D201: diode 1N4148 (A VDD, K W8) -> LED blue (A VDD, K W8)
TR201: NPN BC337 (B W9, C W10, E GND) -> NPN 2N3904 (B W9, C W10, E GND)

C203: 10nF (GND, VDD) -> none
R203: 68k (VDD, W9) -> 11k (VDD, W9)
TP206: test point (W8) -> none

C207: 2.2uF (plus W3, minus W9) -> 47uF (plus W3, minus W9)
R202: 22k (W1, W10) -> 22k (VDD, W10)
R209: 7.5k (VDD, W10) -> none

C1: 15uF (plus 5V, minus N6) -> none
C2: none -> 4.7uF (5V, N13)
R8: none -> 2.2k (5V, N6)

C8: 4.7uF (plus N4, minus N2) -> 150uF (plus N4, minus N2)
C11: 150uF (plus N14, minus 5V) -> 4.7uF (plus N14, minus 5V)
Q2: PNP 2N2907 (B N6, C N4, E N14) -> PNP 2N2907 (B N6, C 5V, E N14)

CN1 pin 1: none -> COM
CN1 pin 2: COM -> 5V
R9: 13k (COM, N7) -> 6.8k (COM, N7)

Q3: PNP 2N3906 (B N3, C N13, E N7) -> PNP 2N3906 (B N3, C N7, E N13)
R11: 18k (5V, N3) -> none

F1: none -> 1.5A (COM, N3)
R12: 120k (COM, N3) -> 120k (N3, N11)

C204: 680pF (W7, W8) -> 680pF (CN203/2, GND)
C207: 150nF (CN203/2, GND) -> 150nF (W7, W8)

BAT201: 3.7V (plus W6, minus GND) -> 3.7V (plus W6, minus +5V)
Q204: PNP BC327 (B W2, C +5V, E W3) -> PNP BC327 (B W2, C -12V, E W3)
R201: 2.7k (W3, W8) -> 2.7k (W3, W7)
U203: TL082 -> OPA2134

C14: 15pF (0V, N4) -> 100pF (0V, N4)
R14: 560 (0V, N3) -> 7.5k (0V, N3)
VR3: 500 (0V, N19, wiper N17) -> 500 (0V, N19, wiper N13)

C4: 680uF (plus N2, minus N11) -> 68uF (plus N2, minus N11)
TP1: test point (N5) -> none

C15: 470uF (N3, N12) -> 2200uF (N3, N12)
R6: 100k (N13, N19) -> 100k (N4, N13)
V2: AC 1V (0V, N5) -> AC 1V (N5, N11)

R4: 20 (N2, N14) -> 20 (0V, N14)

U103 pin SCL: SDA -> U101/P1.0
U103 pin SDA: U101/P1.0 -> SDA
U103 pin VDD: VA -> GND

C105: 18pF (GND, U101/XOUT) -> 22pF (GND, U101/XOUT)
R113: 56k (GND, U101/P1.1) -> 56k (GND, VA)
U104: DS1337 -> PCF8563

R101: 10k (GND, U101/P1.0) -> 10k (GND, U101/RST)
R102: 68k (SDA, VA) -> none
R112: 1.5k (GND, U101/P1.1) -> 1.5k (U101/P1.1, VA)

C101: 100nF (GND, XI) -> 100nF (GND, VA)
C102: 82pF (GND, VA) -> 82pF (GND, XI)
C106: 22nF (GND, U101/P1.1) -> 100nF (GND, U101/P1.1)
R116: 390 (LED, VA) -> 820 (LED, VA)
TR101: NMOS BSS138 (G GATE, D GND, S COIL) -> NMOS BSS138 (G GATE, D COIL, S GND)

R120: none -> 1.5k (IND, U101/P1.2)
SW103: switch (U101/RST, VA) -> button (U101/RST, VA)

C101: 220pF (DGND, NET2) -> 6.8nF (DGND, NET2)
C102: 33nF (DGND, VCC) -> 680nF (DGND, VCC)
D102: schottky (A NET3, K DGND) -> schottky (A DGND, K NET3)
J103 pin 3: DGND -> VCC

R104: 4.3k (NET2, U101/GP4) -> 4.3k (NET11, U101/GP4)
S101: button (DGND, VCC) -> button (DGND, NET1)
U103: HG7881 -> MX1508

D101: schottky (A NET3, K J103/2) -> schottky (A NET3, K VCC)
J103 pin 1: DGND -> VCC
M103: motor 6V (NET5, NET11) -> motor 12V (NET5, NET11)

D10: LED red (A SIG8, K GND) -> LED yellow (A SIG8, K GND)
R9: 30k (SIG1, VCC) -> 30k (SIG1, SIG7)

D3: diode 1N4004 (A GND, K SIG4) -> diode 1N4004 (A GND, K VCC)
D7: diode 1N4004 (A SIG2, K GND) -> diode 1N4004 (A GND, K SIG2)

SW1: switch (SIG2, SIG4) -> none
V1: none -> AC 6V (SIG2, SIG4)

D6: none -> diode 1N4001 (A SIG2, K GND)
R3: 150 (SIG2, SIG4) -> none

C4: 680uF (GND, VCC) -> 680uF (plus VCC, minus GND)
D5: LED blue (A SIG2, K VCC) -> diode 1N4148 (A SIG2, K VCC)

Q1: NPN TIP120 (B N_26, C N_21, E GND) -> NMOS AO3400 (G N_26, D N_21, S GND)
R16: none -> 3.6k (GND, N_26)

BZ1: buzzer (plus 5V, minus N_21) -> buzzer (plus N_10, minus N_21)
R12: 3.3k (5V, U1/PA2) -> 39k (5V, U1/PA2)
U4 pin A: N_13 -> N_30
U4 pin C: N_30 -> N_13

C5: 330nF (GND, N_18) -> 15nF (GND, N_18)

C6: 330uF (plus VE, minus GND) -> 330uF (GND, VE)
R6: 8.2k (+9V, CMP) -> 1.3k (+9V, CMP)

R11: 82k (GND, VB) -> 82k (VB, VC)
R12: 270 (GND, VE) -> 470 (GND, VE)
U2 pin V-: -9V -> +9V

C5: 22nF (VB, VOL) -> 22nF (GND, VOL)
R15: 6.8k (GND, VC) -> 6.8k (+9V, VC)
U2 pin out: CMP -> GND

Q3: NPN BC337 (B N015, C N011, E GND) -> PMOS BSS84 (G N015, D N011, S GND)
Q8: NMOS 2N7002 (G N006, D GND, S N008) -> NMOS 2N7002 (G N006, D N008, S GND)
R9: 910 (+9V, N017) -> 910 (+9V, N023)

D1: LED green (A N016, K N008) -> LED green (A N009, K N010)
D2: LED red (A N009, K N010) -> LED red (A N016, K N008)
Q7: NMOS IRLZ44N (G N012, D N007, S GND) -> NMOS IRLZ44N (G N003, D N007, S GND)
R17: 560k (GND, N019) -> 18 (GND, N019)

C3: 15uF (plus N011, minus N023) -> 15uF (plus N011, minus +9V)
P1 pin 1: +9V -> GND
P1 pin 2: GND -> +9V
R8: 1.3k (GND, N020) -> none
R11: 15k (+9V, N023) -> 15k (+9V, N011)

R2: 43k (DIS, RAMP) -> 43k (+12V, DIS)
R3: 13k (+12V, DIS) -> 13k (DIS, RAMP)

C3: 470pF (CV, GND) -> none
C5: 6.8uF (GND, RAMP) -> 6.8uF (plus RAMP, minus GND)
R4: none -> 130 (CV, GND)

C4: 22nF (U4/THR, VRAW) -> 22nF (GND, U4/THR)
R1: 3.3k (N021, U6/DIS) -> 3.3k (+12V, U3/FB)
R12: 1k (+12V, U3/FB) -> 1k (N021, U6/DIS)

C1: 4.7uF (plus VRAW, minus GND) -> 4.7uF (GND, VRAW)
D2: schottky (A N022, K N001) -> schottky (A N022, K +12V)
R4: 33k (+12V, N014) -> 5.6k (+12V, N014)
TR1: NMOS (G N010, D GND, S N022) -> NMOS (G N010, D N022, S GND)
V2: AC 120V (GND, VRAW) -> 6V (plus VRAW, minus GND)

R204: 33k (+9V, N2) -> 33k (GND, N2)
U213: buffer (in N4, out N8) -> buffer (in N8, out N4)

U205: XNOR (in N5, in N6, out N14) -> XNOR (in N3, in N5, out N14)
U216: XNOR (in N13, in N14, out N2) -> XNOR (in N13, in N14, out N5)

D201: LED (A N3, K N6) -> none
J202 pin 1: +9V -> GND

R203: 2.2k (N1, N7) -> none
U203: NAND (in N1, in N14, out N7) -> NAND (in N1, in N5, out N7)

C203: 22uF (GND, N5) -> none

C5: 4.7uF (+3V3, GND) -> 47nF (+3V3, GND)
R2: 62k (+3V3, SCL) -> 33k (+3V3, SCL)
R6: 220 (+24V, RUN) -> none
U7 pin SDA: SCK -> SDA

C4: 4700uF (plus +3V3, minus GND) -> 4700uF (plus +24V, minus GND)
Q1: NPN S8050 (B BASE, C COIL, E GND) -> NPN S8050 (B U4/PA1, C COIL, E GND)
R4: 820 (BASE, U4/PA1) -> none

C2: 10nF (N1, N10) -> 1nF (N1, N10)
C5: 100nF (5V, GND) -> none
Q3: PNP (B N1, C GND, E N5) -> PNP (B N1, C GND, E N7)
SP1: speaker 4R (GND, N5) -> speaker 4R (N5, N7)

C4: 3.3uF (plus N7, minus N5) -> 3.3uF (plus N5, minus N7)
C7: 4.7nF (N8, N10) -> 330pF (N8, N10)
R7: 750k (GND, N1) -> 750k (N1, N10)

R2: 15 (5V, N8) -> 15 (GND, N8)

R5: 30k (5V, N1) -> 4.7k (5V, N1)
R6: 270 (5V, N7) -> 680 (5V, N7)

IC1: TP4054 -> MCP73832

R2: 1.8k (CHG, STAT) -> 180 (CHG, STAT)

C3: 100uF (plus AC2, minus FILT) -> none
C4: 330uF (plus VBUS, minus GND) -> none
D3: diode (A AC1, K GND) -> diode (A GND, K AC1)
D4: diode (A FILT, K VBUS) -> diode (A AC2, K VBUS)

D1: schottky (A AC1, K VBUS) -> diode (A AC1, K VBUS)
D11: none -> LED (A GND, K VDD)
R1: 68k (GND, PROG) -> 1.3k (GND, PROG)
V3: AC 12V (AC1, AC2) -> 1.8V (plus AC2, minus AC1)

+--

# What to do
Which lines run from the one with "R5: 30k (5V, N1) -> 4.7k (5V, N1)" through the end of the listing above? Restate them word for word, with nothing else.

# Answer to this task
R5: 30k (5V, N1) -> 4.7k (5V, N1)
R6: 270 (5V, N7) -> 680 (5V, N7)

IC1: TP4054 -> MCP73832

R2: 1.8k (CHG, STAT) -> 180 (CHG, STAT)

C3: 100uF (plus AC2, minus FILT) -> none
C4: 330uF (plus VBUS, minus GND) -> none
D3: diode (A AC1, K GND) -> diode (A GND, K AC1)
D4: diode (A FILT, K VBUS) -> diode (A AC2, K VBUS)

D1: schottky (A AC1, K VBUS) -> diode (A AC1, K VBUS)
D11: none -> LED (A GND, K VDD)
R1: 68k (GND, PROG) -> 1.3k (GND, PROG)
V3: AC 12V (AC1, AC2) -> 1.8V (plus AC2, minus AC1)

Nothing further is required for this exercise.